Work instruction
The word "lime" marks the lines to keep; find each one in the data and copy it.

Spatial object tracking data
════════════════

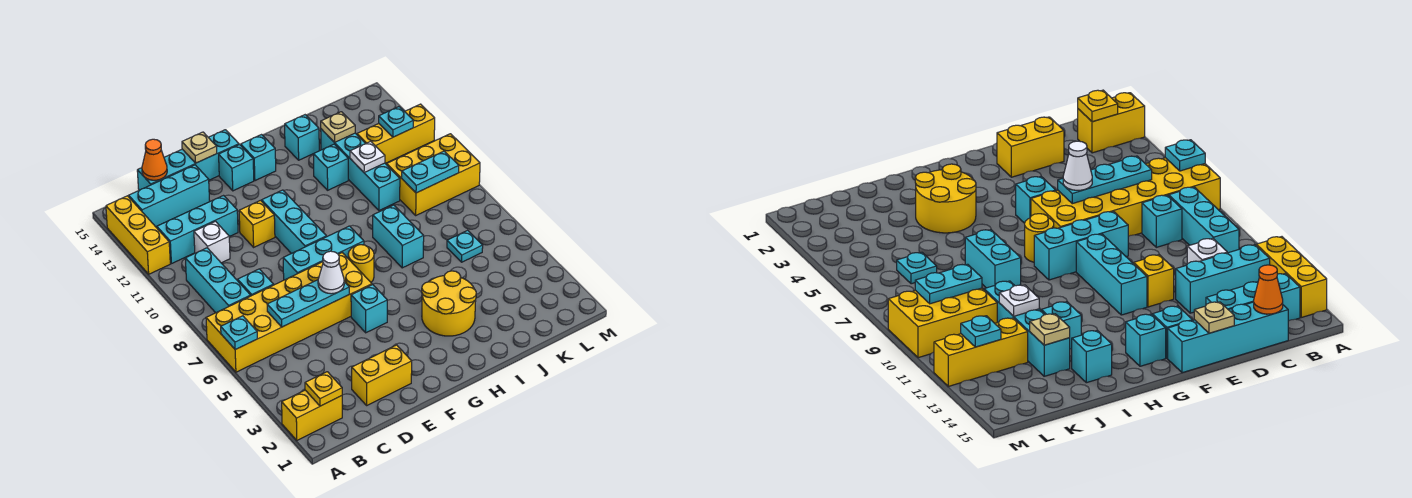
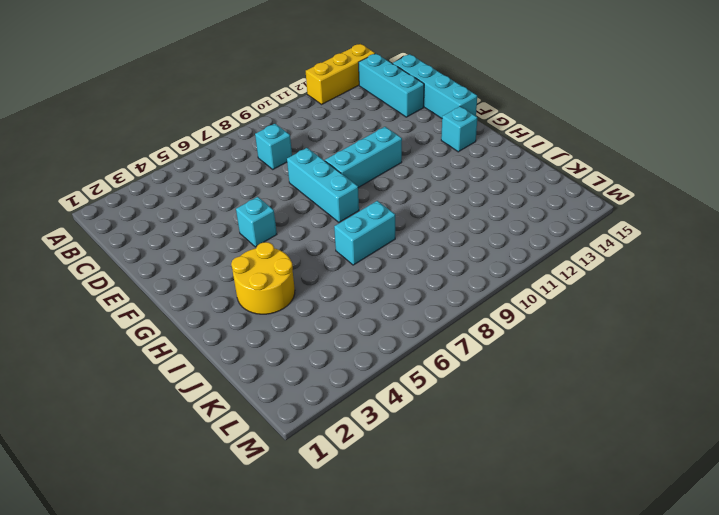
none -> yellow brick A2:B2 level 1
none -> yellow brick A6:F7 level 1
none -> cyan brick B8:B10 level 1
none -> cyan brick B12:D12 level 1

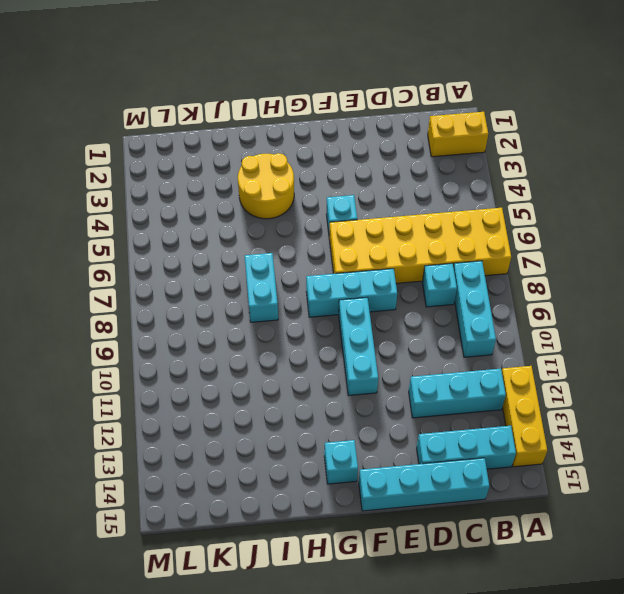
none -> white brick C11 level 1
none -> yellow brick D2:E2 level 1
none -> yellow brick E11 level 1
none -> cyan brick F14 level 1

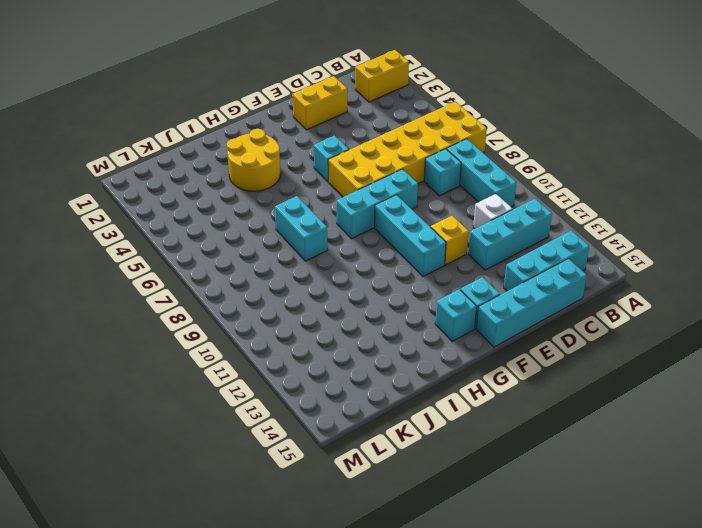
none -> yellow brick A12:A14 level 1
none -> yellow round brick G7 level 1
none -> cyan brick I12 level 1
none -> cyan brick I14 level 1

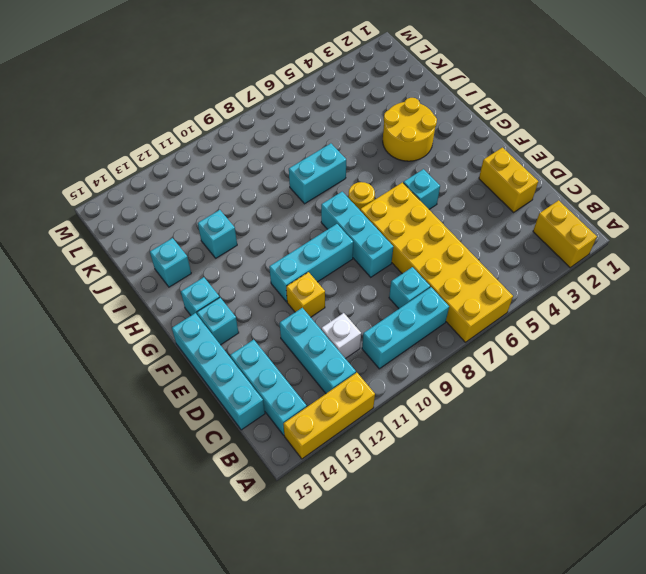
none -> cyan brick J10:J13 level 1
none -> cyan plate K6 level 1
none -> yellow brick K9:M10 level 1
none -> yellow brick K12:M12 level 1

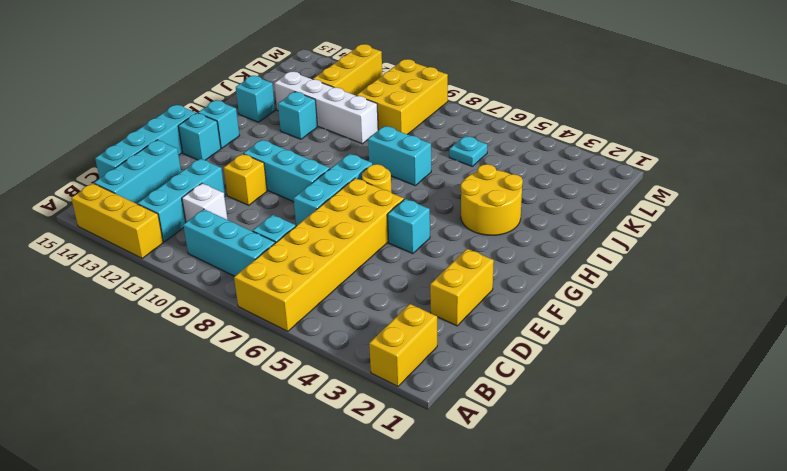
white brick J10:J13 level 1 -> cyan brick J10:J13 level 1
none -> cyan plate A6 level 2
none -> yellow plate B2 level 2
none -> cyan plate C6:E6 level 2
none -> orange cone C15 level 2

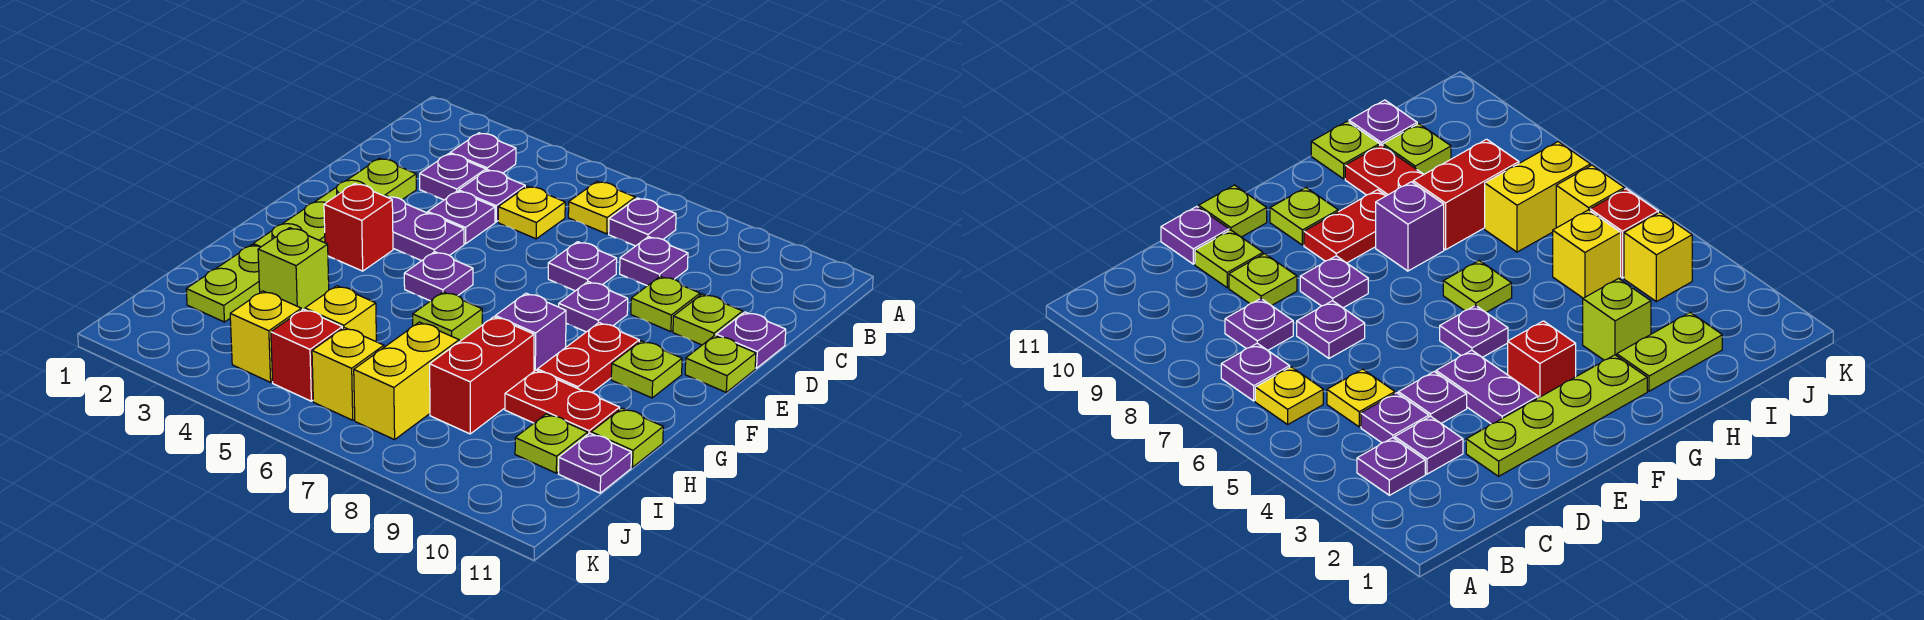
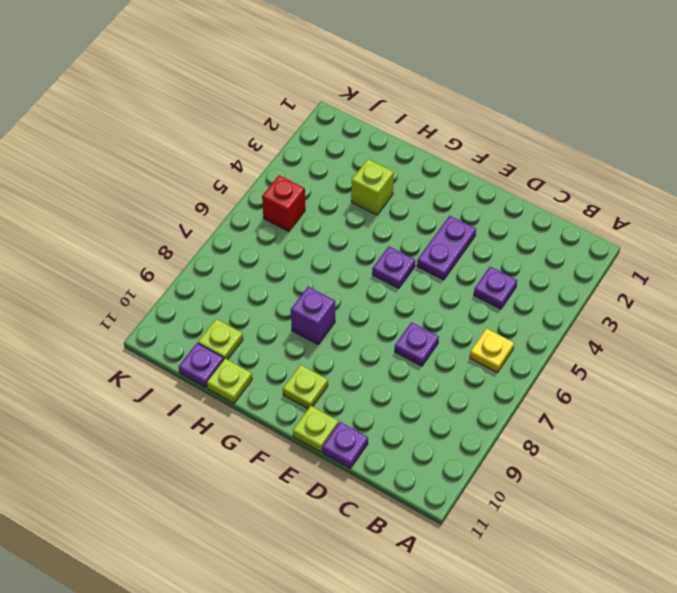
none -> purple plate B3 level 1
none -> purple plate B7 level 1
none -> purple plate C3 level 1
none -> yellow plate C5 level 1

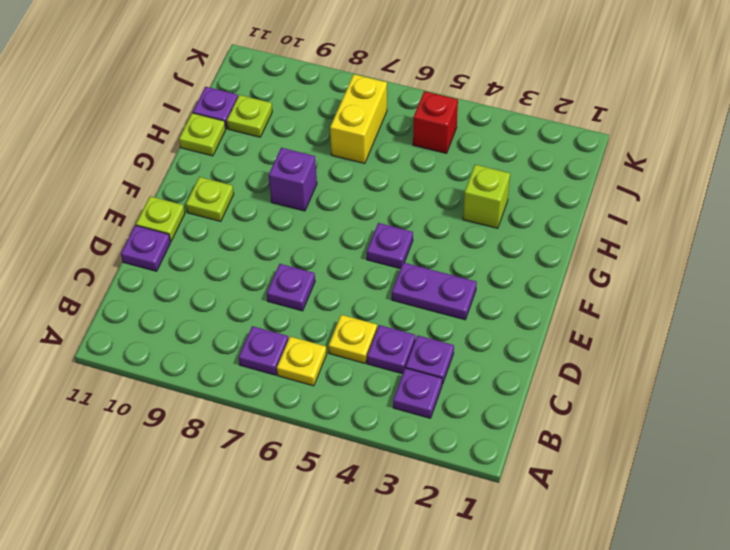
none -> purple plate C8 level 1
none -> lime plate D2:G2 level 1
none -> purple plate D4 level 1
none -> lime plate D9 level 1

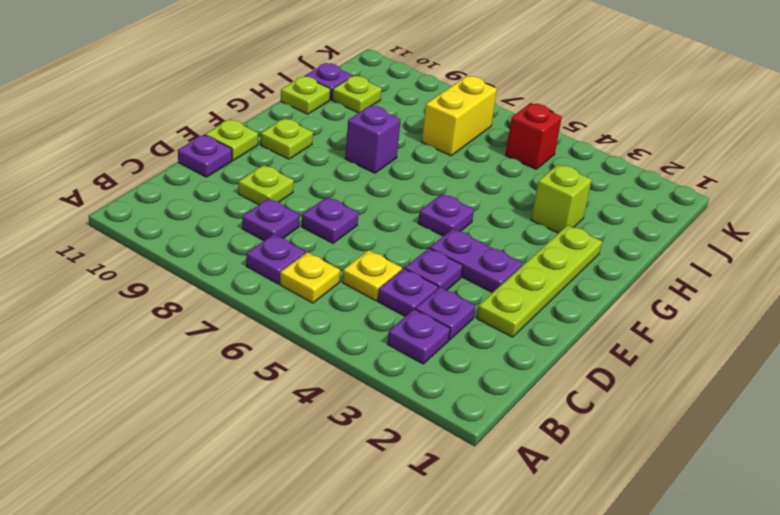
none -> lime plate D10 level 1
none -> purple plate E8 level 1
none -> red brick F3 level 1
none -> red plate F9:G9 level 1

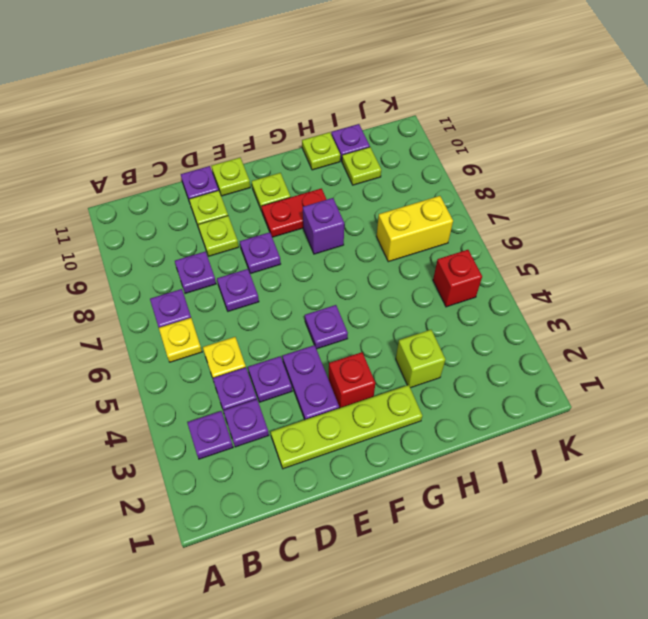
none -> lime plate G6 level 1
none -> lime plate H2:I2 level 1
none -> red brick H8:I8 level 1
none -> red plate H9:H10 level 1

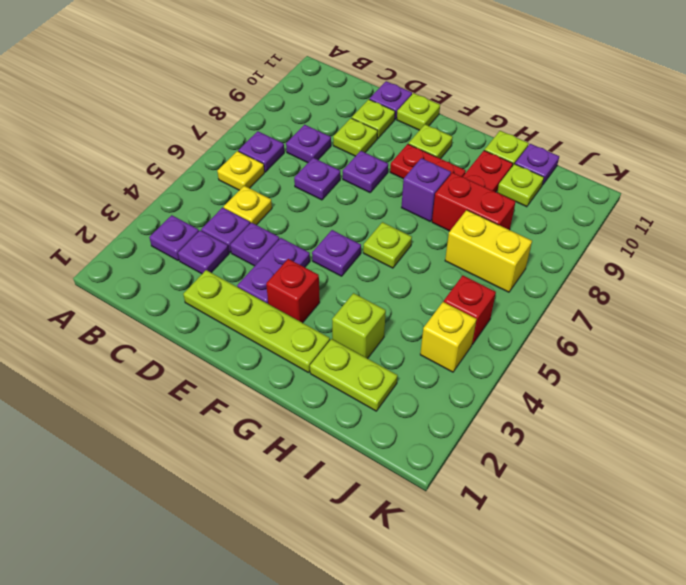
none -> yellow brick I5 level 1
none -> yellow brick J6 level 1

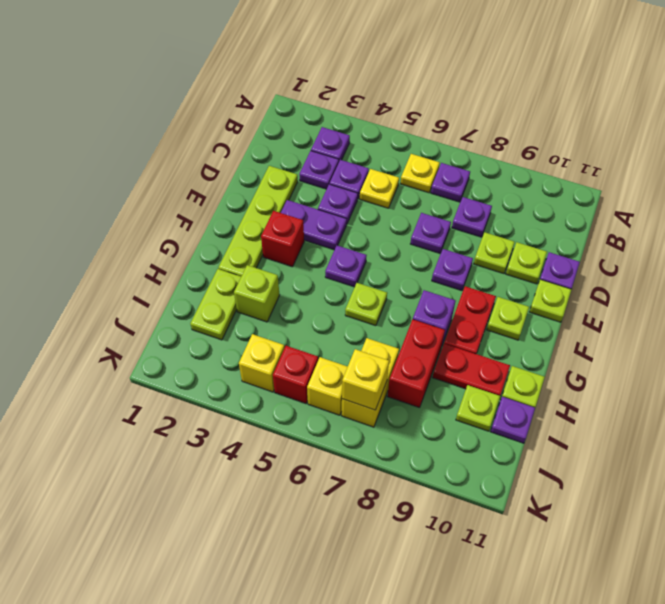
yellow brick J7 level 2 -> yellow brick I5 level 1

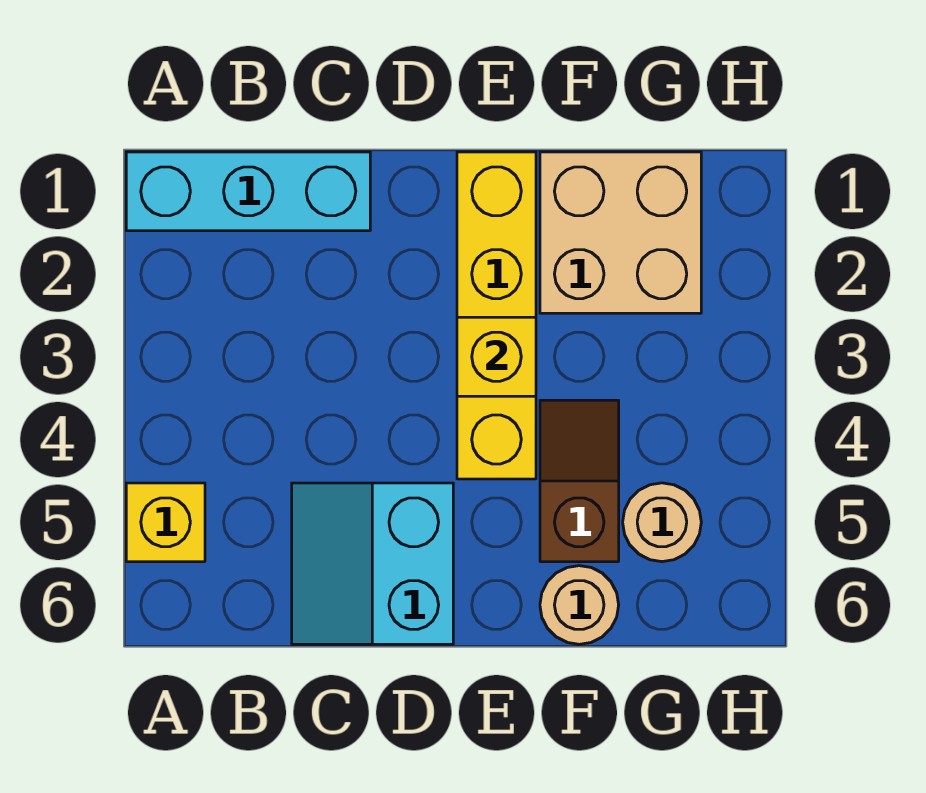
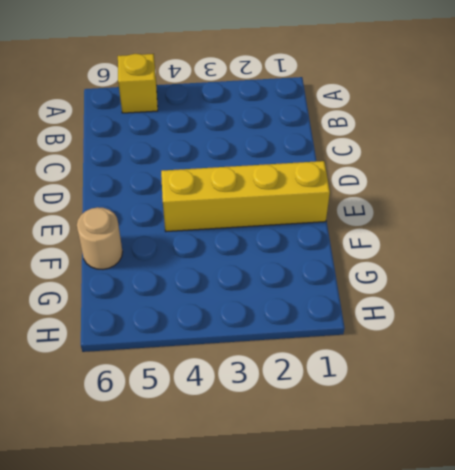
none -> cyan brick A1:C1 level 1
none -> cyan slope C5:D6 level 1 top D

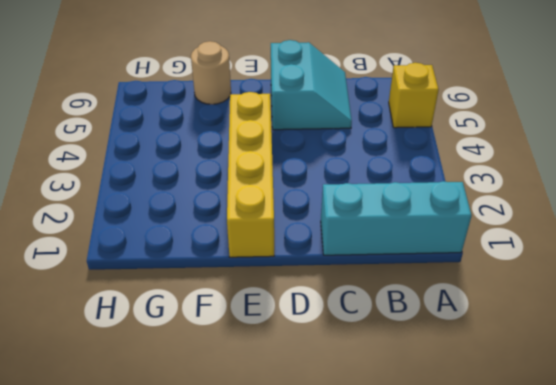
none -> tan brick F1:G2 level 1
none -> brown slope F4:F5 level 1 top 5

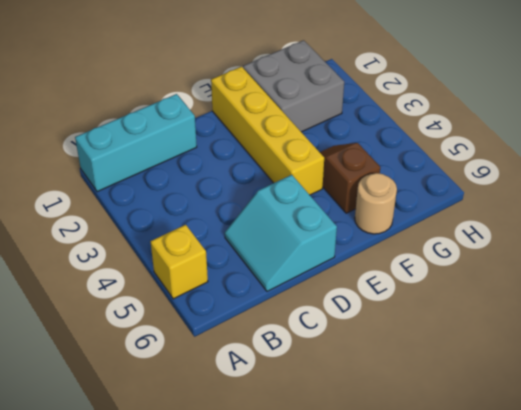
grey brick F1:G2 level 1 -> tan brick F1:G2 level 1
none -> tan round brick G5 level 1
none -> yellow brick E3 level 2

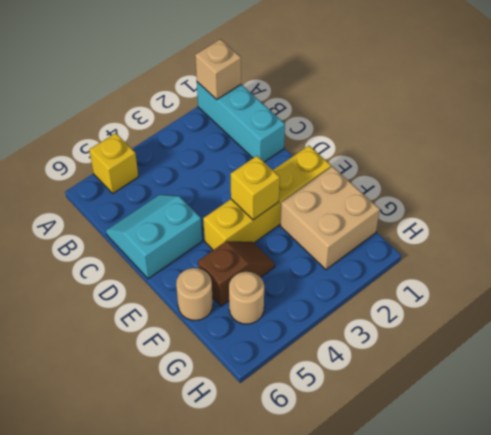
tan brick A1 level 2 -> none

════════════════

Answer section
none -> lime plate D2:G2 level 1
none -> lime plate D9 level 1
none -> lime plate D10 level 1
none -> lime plate G6 level 1
none -> lime plate H2:I2 level 1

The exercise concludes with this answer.